> _Provided entries_:
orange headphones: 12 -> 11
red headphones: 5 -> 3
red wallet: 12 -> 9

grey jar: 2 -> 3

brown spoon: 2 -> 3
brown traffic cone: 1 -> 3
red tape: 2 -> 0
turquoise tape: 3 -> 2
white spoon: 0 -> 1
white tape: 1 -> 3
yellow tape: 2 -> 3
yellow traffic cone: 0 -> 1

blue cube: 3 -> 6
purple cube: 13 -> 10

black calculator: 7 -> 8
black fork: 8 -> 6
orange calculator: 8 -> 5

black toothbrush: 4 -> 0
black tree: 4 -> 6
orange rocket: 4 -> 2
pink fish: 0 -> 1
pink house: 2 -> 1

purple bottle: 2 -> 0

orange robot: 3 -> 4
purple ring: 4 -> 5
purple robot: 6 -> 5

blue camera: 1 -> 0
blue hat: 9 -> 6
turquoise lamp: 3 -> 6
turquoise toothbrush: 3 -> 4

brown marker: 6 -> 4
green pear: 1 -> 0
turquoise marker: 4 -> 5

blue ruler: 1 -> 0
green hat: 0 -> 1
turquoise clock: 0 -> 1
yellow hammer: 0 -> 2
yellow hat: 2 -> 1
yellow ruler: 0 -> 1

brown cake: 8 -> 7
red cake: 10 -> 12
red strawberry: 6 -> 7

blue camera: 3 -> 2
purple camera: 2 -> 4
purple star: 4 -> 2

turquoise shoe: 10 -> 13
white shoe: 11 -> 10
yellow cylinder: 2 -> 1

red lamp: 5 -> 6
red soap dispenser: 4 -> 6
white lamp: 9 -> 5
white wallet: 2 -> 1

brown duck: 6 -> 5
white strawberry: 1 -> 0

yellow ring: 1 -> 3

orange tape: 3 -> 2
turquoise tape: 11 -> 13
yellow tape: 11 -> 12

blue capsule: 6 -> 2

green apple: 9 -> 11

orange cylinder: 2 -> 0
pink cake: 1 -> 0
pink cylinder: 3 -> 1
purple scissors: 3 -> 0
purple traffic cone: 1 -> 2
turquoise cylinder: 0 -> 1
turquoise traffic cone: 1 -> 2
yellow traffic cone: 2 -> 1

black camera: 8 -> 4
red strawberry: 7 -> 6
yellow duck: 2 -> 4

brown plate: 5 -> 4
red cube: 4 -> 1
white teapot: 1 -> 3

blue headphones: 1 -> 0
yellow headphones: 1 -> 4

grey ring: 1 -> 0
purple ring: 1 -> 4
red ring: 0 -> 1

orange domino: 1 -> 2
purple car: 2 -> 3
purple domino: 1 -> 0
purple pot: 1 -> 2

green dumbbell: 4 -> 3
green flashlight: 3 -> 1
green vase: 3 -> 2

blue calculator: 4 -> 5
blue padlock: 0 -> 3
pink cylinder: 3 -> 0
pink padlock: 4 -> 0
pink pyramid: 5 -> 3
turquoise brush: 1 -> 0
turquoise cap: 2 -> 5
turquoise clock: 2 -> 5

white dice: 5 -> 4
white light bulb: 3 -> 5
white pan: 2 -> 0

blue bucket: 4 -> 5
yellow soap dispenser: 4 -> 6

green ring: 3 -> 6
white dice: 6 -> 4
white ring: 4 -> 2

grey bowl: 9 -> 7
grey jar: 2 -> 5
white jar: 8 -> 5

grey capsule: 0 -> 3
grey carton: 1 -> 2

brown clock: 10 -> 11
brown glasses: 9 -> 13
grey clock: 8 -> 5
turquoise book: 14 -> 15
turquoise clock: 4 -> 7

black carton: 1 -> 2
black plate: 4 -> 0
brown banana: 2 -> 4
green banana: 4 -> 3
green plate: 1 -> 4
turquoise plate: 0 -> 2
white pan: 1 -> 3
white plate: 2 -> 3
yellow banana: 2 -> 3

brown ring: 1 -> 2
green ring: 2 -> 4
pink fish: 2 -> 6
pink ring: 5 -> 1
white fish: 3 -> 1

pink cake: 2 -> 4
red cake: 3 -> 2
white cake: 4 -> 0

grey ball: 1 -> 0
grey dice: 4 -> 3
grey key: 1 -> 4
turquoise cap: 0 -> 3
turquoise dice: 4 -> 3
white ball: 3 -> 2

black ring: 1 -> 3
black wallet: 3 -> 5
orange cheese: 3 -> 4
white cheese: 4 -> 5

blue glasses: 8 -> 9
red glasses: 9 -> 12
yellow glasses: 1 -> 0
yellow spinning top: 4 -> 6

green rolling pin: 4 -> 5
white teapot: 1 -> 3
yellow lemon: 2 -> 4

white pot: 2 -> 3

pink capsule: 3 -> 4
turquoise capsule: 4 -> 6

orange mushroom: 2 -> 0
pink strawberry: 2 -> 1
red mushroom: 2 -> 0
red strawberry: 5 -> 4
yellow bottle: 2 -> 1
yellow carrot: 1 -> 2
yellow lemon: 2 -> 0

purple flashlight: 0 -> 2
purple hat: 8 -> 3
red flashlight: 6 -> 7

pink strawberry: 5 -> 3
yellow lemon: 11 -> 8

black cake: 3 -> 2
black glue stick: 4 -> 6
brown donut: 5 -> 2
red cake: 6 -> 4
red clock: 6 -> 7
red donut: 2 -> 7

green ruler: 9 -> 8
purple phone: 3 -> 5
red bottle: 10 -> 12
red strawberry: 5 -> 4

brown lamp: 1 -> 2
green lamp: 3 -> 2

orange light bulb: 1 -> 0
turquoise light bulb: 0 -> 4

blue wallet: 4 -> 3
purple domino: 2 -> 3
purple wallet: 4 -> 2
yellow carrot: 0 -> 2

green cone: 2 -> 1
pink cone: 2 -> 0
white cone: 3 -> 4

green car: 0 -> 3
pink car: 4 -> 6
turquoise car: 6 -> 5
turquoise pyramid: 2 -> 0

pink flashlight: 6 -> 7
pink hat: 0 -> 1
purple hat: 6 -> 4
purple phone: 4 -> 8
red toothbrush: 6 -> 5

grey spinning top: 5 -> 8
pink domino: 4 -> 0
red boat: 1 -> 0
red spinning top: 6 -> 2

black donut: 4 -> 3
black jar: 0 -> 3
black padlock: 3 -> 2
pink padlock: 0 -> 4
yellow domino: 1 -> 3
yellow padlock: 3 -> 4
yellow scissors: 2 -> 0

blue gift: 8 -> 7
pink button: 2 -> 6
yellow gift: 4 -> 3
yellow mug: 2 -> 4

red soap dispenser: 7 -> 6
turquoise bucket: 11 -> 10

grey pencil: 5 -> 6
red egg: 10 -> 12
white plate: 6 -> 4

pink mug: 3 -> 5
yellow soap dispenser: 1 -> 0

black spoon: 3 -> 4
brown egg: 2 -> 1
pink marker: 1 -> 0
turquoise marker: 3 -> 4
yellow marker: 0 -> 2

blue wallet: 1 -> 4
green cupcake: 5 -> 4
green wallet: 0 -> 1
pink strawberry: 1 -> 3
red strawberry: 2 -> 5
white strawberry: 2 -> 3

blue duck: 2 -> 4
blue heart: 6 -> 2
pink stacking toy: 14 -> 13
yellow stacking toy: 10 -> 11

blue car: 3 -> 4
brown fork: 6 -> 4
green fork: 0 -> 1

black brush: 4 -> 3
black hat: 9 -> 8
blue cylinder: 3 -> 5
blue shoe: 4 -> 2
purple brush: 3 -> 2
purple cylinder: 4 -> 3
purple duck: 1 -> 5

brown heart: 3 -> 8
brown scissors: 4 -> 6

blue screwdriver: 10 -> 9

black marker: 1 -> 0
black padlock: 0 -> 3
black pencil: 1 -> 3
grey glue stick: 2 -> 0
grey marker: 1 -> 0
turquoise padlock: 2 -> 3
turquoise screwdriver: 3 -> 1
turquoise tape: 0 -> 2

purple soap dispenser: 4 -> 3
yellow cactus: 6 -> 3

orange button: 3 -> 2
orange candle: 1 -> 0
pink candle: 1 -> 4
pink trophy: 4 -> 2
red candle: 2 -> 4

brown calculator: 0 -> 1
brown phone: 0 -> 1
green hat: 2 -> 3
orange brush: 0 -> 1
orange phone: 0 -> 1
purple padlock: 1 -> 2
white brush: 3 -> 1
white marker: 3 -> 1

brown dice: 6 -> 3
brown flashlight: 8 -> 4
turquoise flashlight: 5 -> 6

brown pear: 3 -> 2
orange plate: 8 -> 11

> _Task to carry out_: Would you restate exactly the lines of the material above, from its opening line through the line with "red cake: 10 -> 12", and output only those?

> _Response below_:
orange headphones: 12 -> 11
red headphones: 5 -> 3
red wallet: 12 -> 9

grey jar: 2 -> 3

brown spoon: 2 -> 3
brown traffic cone: 1 -> 3
red tape: 2 -> 0
turquoise tape: 3 -> 2
white spoon: 0 -> 1
white tape: 1 -> 3
yellow tape: 2 -> 3
yellow traffic cone: 0 -> 1

blue cube: 3 -> 6
purple cube: 13 -> 10

black calculator: 7 -> 8
black fork: 8 -> 6
orange calculator: 8 -> 5

black toothbrush: 4 -> 0
black tree: 4 -> 6
orange rocket: 4 -> 2
pink fish: 0 -> 1
pink house: 2 -> 1

purple bottle: 2 -> 0

orange robot: 3 -> 4
purple ring: 4 -> 5
purple robot: 6 -> 5

blue camera: 1 -> 0
blue hat: 9 -> 6
turquoise lamp: 3 -> 6
turquoise toothbrush: 3 -> 4

brown marker: 6 -> 4
green pear: 1 -> 0
turquoise marker: 4 -> 5

blue ruler: 1 -> 0
green hat: 0 -> 1
turquoise clock: 0 -> 1
yellow hammer: 0 -> 2
yellow hat: 2 -> 1
yellow ruler: 0 -> 1

brown cake: 8 -> 7
red cake: 10 -> 12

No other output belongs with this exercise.